Copy the stored records below line for line, with no changes.

→ Stored records:
** Begin **

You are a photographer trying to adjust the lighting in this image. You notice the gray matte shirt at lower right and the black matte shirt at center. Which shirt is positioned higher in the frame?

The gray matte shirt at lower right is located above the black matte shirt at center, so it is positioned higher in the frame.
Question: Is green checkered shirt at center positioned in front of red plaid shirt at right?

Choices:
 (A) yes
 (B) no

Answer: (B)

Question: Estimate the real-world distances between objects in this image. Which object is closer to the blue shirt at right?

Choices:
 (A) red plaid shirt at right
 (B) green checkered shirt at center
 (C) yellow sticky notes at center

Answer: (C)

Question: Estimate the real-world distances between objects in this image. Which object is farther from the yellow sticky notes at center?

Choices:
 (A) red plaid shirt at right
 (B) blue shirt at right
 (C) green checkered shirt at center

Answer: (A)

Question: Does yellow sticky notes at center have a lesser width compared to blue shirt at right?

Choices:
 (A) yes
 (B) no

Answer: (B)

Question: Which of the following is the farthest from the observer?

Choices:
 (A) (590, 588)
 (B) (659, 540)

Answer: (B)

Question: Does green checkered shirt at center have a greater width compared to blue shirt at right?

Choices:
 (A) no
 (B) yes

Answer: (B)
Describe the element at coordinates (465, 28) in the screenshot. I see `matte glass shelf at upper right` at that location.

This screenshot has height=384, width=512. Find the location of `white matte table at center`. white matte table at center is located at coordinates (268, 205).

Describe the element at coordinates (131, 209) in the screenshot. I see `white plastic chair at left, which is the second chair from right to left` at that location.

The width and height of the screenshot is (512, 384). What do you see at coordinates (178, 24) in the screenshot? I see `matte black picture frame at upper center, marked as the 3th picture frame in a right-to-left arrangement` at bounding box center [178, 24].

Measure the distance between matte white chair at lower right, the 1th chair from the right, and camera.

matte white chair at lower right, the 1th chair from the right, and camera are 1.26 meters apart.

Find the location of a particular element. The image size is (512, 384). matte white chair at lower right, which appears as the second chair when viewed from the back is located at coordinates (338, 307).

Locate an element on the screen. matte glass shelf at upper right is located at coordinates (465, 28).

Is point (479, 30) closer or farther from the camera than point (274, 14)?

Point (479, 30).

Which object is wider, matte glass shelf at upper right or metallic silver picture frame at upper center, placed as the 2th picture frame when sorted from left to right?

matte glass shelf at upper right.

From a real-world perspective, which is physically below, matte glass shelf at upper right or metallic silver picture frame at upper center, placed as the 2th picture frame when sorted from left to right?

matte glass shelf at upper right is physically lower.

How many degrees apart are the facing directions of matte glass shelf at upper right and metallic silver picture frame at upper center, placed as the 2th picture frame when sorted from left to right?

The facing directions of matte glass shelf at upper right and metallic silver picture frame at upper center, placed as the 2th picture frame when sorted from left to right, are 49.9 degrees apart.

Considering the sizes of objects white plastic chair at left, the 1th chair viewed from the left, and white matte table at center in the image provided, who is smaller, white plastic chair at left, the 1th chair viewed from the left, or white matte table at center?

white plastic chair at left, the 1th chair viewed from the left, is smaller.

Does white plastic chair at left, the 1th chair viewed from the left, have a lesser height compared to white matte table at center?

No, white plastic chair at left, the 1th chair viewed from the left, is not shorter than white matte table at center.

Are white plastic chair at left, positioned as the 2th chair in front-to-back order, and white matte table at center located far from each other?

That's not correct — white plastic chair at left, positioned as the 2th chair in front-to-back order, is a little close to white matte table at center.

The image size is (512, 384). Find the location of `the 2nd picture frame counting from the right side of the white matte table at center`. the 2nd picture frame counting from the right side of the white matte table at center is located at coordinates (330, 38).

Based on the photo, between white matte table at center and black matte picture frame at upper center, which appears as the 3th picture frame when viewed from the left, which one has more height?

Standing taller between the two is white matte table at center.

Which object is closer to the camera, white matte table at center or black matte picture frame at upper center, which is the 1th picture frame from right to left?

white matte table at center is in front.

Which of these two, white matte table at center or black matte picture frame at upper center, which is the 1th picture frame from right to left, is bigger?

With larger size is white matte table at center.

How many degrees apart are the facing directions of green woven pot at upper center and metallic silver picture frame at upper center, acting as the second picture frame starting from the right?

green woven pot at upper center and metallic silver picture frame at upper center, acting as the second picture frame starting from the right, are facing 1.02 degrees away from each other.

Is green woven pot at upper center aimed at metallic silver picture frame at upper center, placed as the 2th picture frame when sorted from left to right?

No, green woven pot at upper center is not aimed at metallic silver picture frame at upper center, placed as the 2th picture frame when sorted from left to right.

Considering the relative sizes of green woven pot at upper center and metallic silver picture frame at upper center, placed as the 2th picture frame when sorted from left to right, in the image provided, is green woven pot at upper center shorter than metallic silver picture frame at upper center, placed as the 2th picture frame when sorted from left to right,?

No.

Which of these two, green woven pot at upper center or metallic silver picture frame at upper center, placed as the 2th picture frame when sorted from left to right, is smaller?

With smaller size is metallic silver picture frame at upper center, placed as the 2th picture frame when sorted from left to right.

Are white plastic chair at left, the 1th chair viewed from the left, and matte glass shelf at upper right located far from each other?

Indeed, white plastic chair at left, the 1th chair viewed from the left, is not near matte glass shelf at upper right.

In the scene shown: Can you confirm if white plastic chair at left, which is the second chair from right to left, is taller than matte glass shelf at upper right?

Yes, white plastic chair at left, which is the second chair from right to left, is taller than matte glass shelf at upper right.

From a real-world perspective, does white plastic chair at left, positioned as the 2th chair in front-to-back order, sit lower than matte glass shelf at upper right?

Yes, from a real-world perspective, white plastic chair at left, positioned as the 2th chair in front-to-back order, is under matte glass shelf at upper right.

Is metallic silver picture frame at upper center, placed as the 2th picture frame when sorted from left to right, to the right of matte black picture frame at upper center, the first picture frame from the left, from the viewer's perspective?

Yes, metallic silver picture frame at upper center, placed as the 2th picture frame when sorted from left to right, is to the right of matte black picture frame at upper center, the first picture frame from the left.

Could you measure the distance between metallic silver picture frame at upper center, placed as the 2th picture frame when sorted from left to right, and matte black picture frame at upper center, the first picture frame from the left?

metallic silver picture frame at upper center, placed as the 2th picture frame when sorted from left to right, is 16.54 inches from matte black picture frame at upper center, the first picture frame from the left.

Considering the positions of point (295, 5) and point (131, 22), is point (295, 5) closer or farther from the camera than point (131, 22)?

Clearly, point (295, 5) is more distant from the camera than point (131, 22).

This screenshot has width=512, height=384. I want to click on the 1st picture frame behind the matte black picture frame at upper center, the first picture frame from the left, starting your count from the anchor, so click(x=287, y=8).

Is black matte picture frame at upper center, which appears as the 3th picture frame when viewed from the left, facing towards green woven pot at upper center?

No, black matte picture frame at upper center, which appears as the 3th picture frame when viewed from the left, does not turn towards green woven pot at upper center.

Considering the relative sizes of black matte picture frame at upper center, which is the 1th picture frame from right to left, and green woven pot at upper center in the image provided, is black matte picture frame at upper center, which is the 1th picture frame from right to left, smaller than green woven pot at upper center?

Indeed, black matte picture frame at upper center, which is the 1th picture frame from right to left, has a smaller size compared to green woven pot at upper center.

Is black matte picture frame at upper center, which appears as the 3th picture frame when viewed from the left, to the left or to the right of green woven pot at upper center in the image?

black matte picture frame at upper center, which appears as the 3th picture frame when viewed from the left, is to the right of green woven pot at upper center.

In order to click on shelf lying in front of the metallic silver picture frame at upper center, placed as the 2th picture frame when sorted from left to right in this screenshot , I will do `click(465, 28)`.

** End **

→ OUTPUT BELOW:
You are a photographer trying to adjust the lighting in this image. You notice the gray matte shirt at lower right and the black matte shirt at center. Which shirt is positioned higher in the frame?

The gray matte shirt at lower right is located above the black matte shirt at center, so it is positioned higher in the frame.
Question: Is green checkered shirt at center positioned in front of red plaid shirt at right?

Choices:
 (A) yes
 (B) no

Answer: (B)

Question: Estimate the real-world distances between objects in this image. Which object is closer to the blue shirt at right?

Choices:
 (A) red plaid shirt at right
 (B) green checkered shirt at center
 (C) yellow sticky notes at center

Answer: (C)

Question: Estimate the real-world distances between objects in this image. Which object is farther from the yellow sticky notes at center?

Choices:
 (A) red plaid shirt at right
 (B) blue shirt at right
 (C) green checkered shirt at center

Answer: (A)

Question: Does yellow sticky notes at center have a lesser width compared to blue shirt at right?

Choices:
 (A) yes
 (B) no

Answer: (B)

Question: Which of the following is the farthest from the observer?

Choices:
 (A) (590, 588)
 (B) (659, 540)

Answer: (B)

Question: Does green checkered shirt at center have a greater width compared to blue shirt at right?

Choices:
 (A) no
 (B) yes

Answer: (B)
Describe the element at coordinates (465, 28) in the screenshot. I see `matte glass shelf at upper right` at that location.

This screenshot has height=384, width=512. Find the location of `white matte table at center`. white matte table at center is located at coordinates (268, 205).

Describe the element at coordinates (131, 209) in the screenshot. I see `white plastic chair at left, which is the second chair from right to left` at that location.

The width and height of the screenshot is (512, 384). What do you see at coordinates (178, 24) in the screenshot? I see `matte black picture frame at upper center, marked as the 3th picture frame in a right-to-left arrangement` at bounding box center [178, 24].

Measure the distance between matte white chair at lower right, the 1th chair from the right, and camera.

matte white chair at lower right, the 1th chair from the right, and camera are 1.26 meters apart.

Find the location of a particular element. The image size is (512, 384). matte white chair at lower right, which appears as the second chair when viewed from the back is located at coordinates (338, 307).

Locate an element on the screen. matte glass shelf at upper right is located at coordinates (465, 28).

Is point (479, 30) closer or farther from the camera than point (274, 14)?

Point (479, 30).

Which object is wider, matte glass shelf at upper right or metallic silver picture frame at upper center, placed as the 2th picture frame when sorted from left to right?

matte glass shelf at upper right.

From a real-world perspective, which is physically below, matte glass shelf at upper right or metallic silver picture frame at upper center, placed as the 2th picture frame when sorted from left to right?

matte glass shelf at upper right is physically lower.

How many degrees apart are the facing directions of matte glass shelf at upper right and metallic silver picture frame at upper center, placed as the 2th picture frame when sorted from left to right?

The facing directions of matte glass shelf at upper right and metallic silver picture frame at upper center, placed as the 2th picture frame when sorted from left to right, are 49.9 degrees apart.

Considering the sizes of objects white plastic chair at left, the 1th chair viewed from the left, and white matte table at center in the image provided, who is smaller, white plastic chair at left, the 1th chair viewed from the left, or white matte table at center?

white plastic chair at left, the 1th chair viewed from the left, is smaller.

Does white plastic chair at left, the 1th chair viewed from the left, have a lesser height compared to white matte table at center?

No, white plastic chair at left, the 1th chair viewed from the left, is not shorter than white matte table at center.

Are white plastic chair at left, positioned as the 2th chair in front-to-back order, and white matte table at center located far from each other?

That's not correct — white plastic chair at left, positioned as the 2th chair in front-to-back order, is a little close to white matte table at center.

The image size is (512, 384). Find the location of `the 2nd picture frame counting from the right side of the white matte table at center`. the 2nd picture frame counting from the right side of the white matte table at center is located at coordinates (330, 38).

Based on the photo, between white matte table at center and black matte picture frame at upper center, which appears as the 3th picture frame when viewed from the left, which one has more height?

Standing taller between the two is white matte table at center.

Which object is closer to the camera, white matte table at center or black matte picture frame at upper center, which is the 1th picture frame from right to left?

white matte table at center is in front.

Which of these two, white matte table at center or black matte picture frame at upper center, which is the 1th picture frame from right to left, is bigger?

With larger size is white matte table at center.

How many degrees apart are the facing directions of green woven pot at upper center and metallic silver picture frame at upper center, acting as the second picture frame starting from the right?

green woven pot at upper center and metallic silver picture frame at upper center, acting as the second picture frame starting from the right, are facing 1.02 degrees away from each other.

Is green woven pot at upper center aimed at metallic silver picture frame at upper center, placed as the 2th picture frame when sorted from left to right?

No, green woven pot at upper center is not aimed at metallic silver picture frame at upper center, placed as the 2th picture frame when sorted from left to right.

Considering the relative sizes of green woven pot at upper center and metallic silver picture frame at upper center, placed as the 2th picture frame when sorted from left to right, in the image provided, is green woven pot at upper center shorter than metallic silver picture frame at upper center, placed as the 2th picture frame when sorted from left to right,?

No.

Which of these two, green woven pot at upper center or metallic silver picture frame at upper center, placed as the 2th picture frame when sorted from left to right, is smaller?

With smaller size is metallic silver picture frame at upper center, placed as the 2th picture frame when sorted from left to right.

Are white plastic chair at left, the 1th chair viewed from the left, and matte glass shelf at upper right located far from each other?

Indeed, white plastic chair at left, the 1th chair viewed from the left, is not near matte glass shelf at upper right.

In the scene shown: Can you confirm if white plastic chair at left, which is the second chair from right to left, is taller than matte glass shelf at upper right?

Yes, white plastic chair at left, which is the second chair from right to left, is taller than matte glass shelf at upper right.

From a real-world perspective, does white plastic chair at left, positioned as the 2th chair in front-to-back order, sit lower than matte glass shelf at upper right?

Yes, from a real-world perspective, white plastic chair at left, positioned as the 2th chair in front-to-back order, is under matte glass shelf at upper right.

Is metallic silver picture frame at upper center, placed as the 2th picture frame when sorted from left to right, to the right of matte black picture frame at upper center, the first picture frame from the left, from the viewer's perspective?

Yes, metallic silver picture frame at upper center, placed as the 2th picture frame when sorted from left to right, is to the right of matte black picture frame at upper center, the first picture frame from the left.

Could you measure the distance between metallic silver picture frame at upper center, placed as the 2th picture frame when sorted from left to right, and matte black picture frame at upper center, the first picture frame from the left?

metallic silver picture frame at upper center, placed as the 2th picture frame when sorted from left to right, is 16.54 inches from matte black picture frame at upper center, the first picture frame from the left.

Considering the positions of point (295, 5) and point (131, 22), is point (295, 5) closer or farther from the camera than point (131, 22)?

Clearly, point (295, 5) is more distant from the camera than point (131, 22).

This screenshot has width=512, height=384. I want to click on the 1st picture frame behind the matte black picture frame at upper center, the first picture frame from the left, starting your count from the anchor, so click(x=287, y=8).

Is black matte picture frame at upper center, which appears as the 3th picture frame when viewed from the left, facing towards green woven pot at upper center?

No, black matte picture frame at upper center, which appears as the 3th picture frame when viewed from the left, does not turn towards green woven pot at upper center.

Considering the relative sizes of black matte picture frame at upper center, which is the 1th picture frame from right to left, and green woven pot at upper center in the image provided, is black matte picture frame at upper center, which is the 1th picture frame from right to left, smaller than green woven pot at upper center?

Indeed, black matte picture frame at upper center, which is the 1th picture frame from right to left, has a smaller size compared to green woven pot at upper center.

Is black matte picture frame at upper center, which appears as the 3th picture frame when viewed from the left, to the left or to the right of green woven pot at upper center in the image?

black matte picture frame at upper center, which appears as the 3th picture frame when viewed from the left, is to the right of green woven pot at upper center.

In order to click on shelf lying in front of the metallic silver picture frame at upper center, placed as the 2th picture frame when sorted from left to right in this screenshot , I will do `click(465, 28)`.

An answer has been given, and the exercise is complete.